Reproduce the data below verbatim from the line containing "IMU pin INT: B6 -> B8" through its final line, and produce nothing more.

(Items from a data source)
___

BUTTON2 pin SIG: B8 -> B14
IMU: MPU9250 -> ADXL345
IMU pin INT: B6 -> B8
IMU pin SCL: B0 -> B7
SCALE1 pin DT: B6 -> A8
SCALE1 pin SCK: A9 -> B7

___

Reply:
IMU pin INT: B6 -> B8
IMU pin SCL: B0 -> B7
SCALE1 pin DT: B6 -> A8
SCALE1 pin SCK: A9 -> B7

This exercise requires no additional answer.